Exercise:
Drop every image, then reproduce the data exactly as given.

---------- Data excerpts

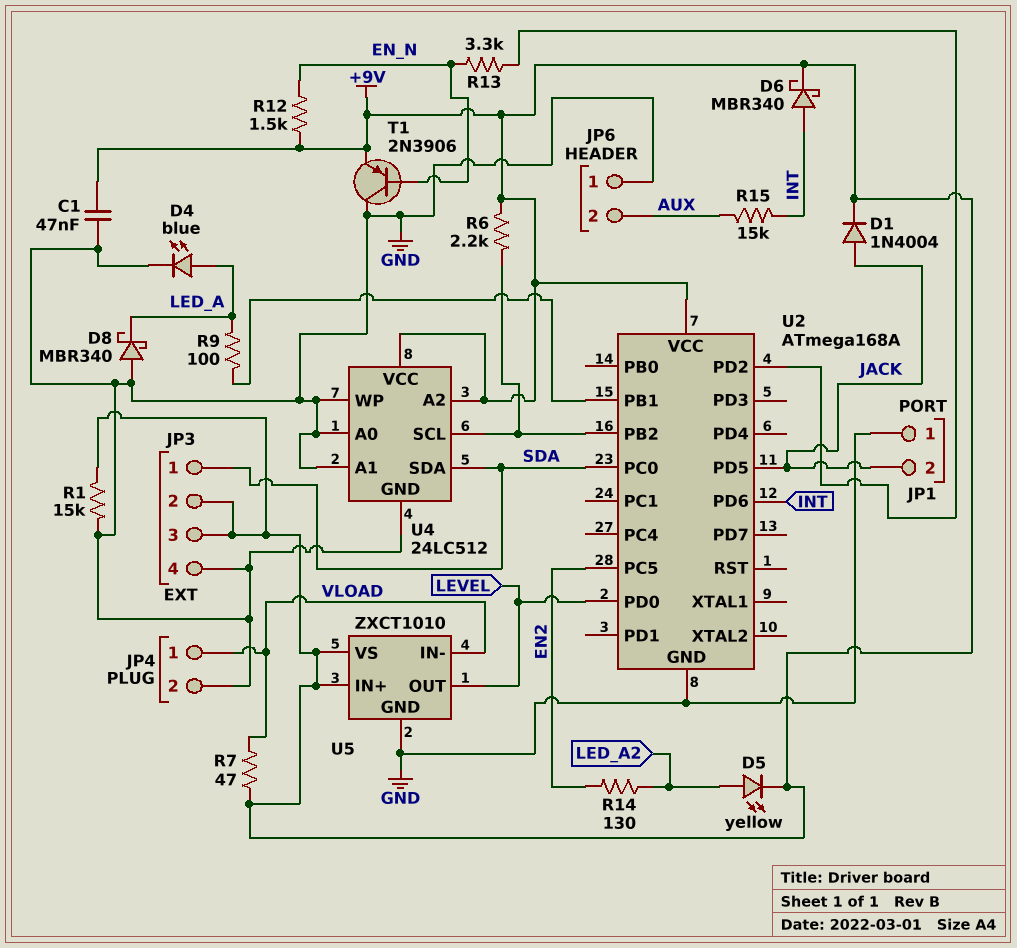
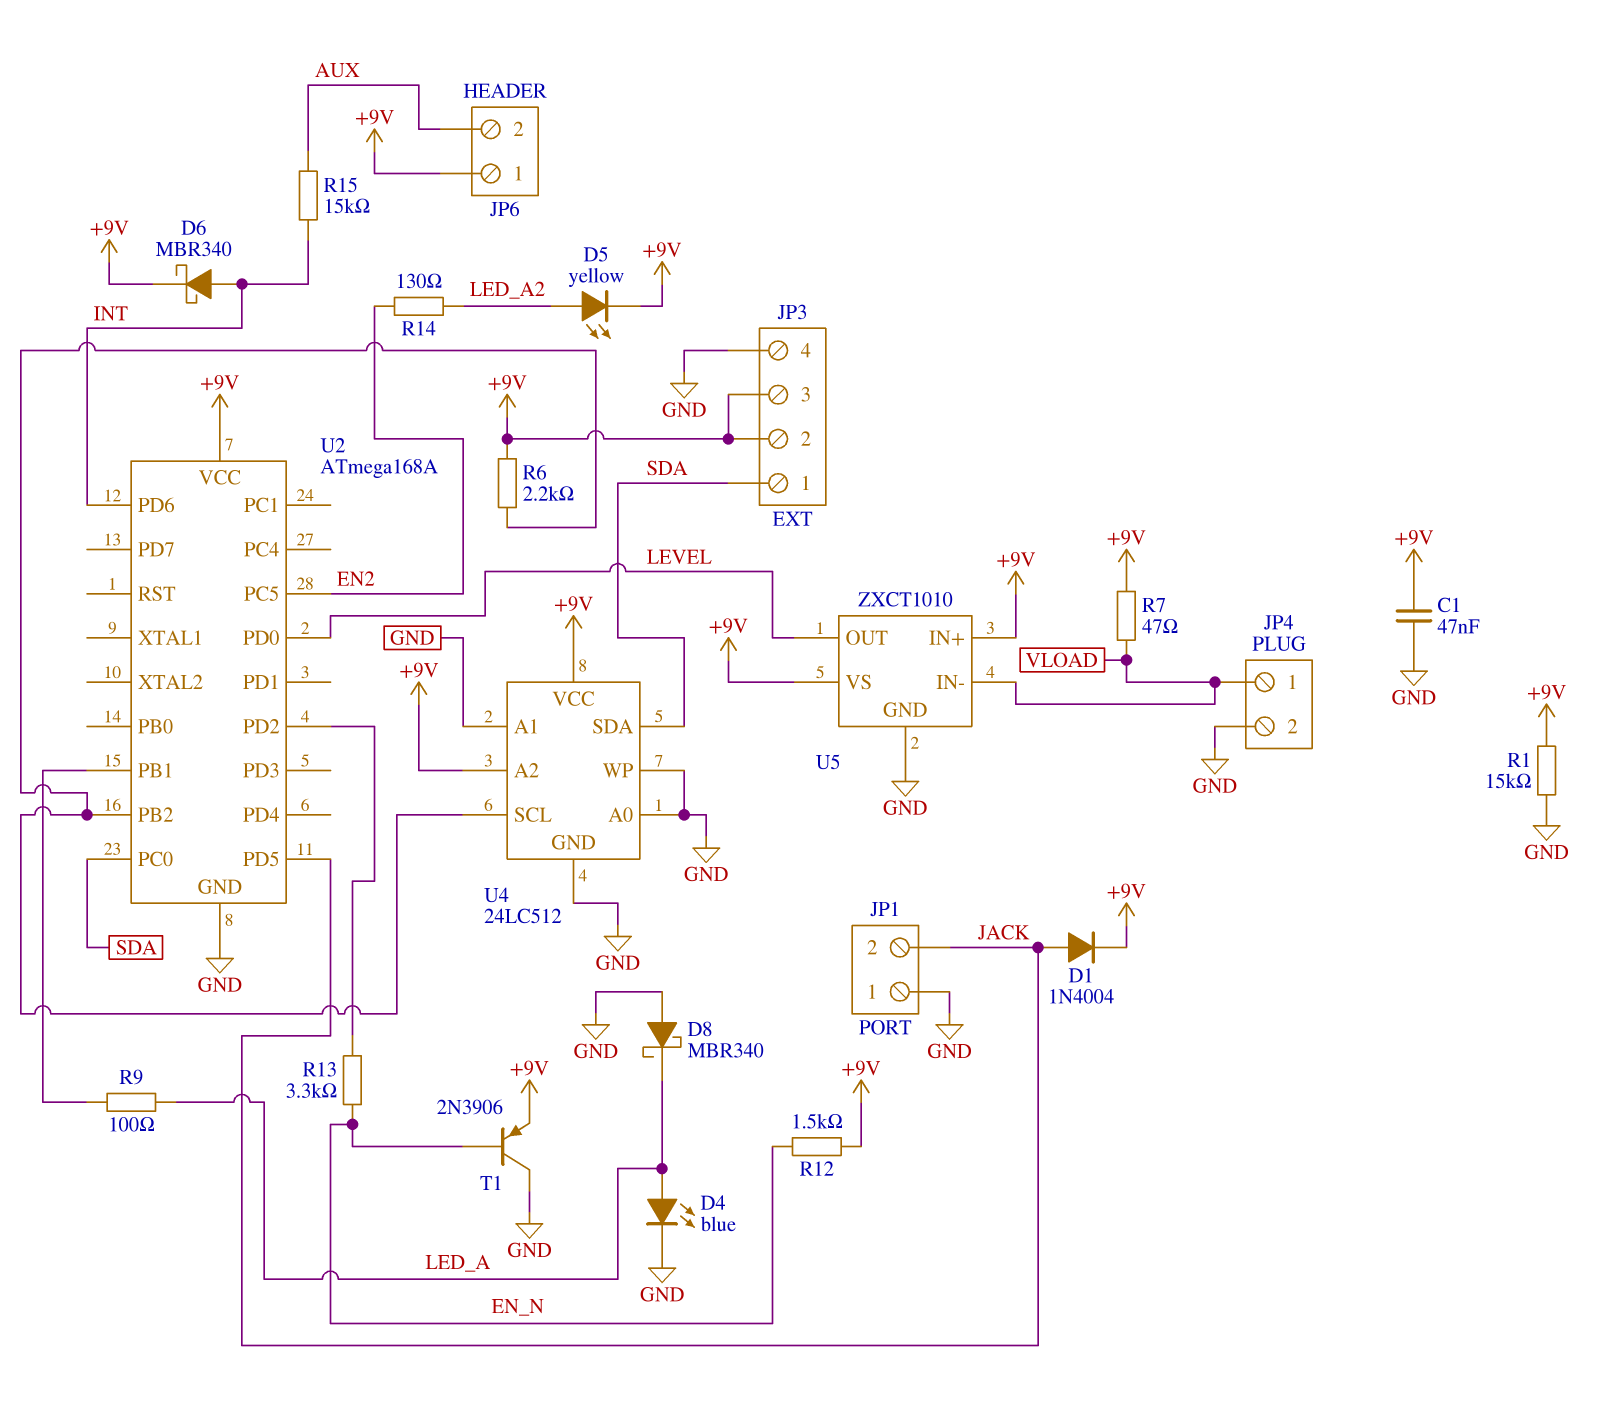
JP6 pin 1: GND -> +9V

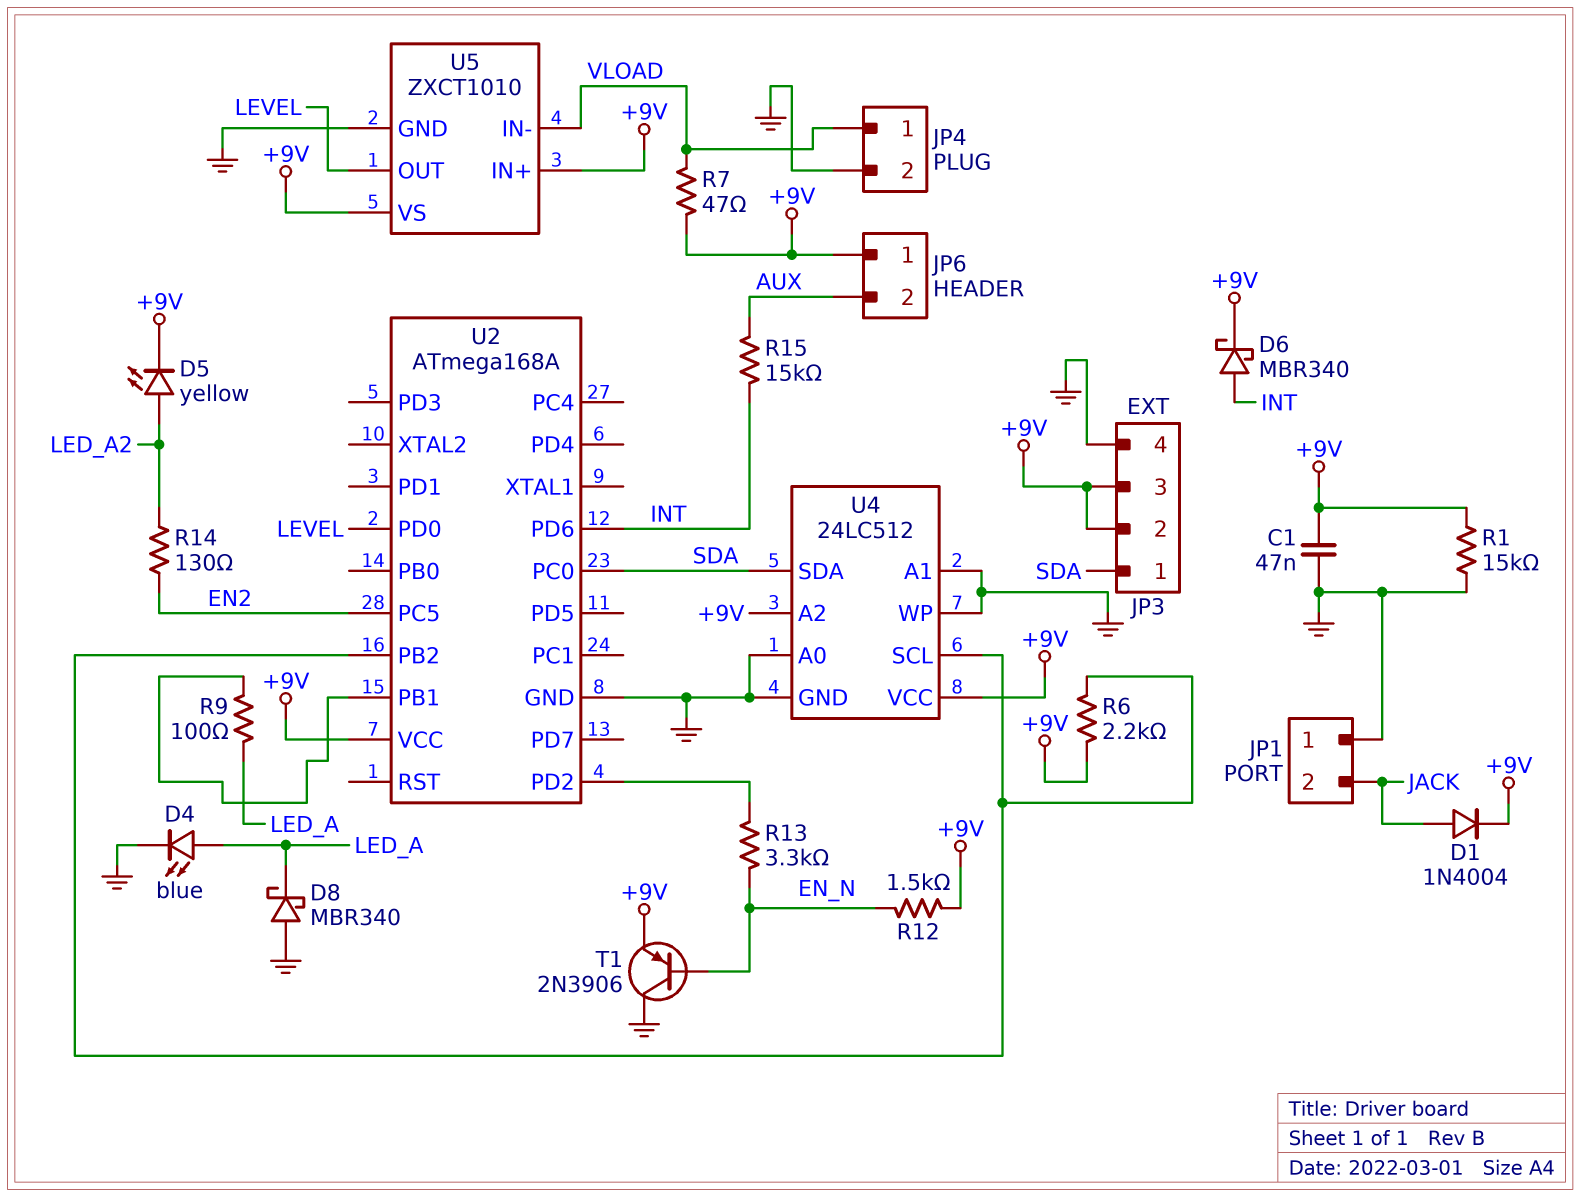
U2 pin PD5: JACK -> none

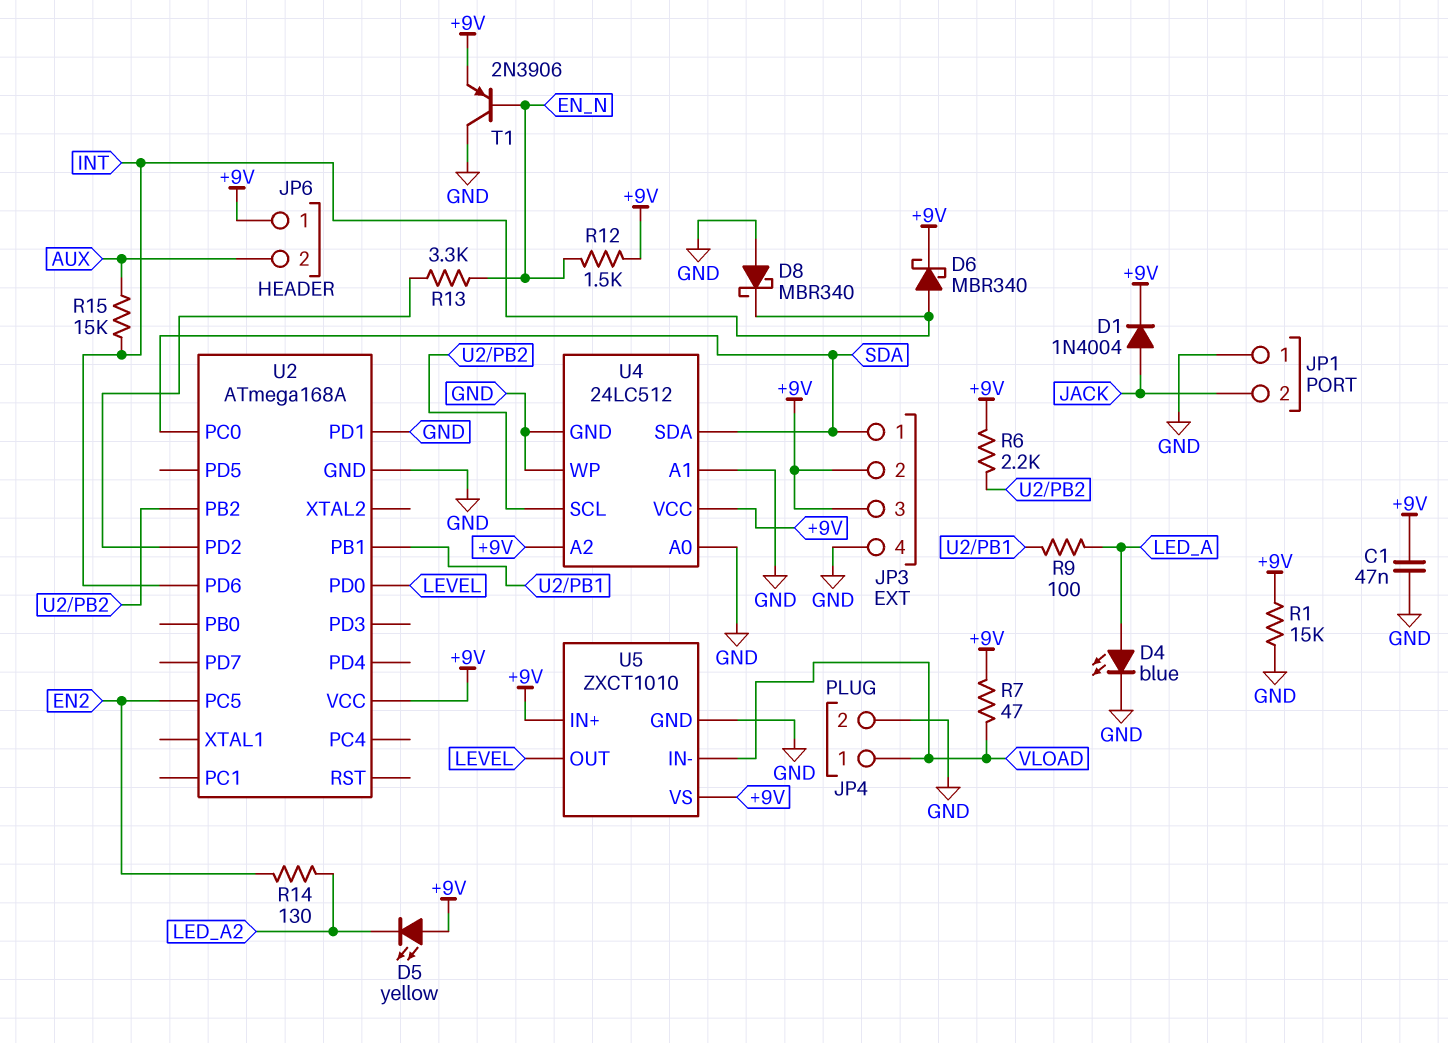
D5: LED yellow (A LED_A2, K +9V) -> LED yellow (A +9V, K LED_A2)
D8: schottky MBR340 (A GND, K LED_A) -> schottky MBR340 (A GND, K INT)
U2 pin PD1: none -> GND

--------------------

Answer below:
JP6 pin 1: GND -> +9V

U2 pin PD5: JACK -> none

D5: LED yellow (A LED_A2, K +9V) -> LED yellow (A +9V, K LED_A2)
D8: schottky MBR340 (A GND, K LED_A) -> schottky MBR340 (A GND, K INT)
U2 pin PD1: none -> GND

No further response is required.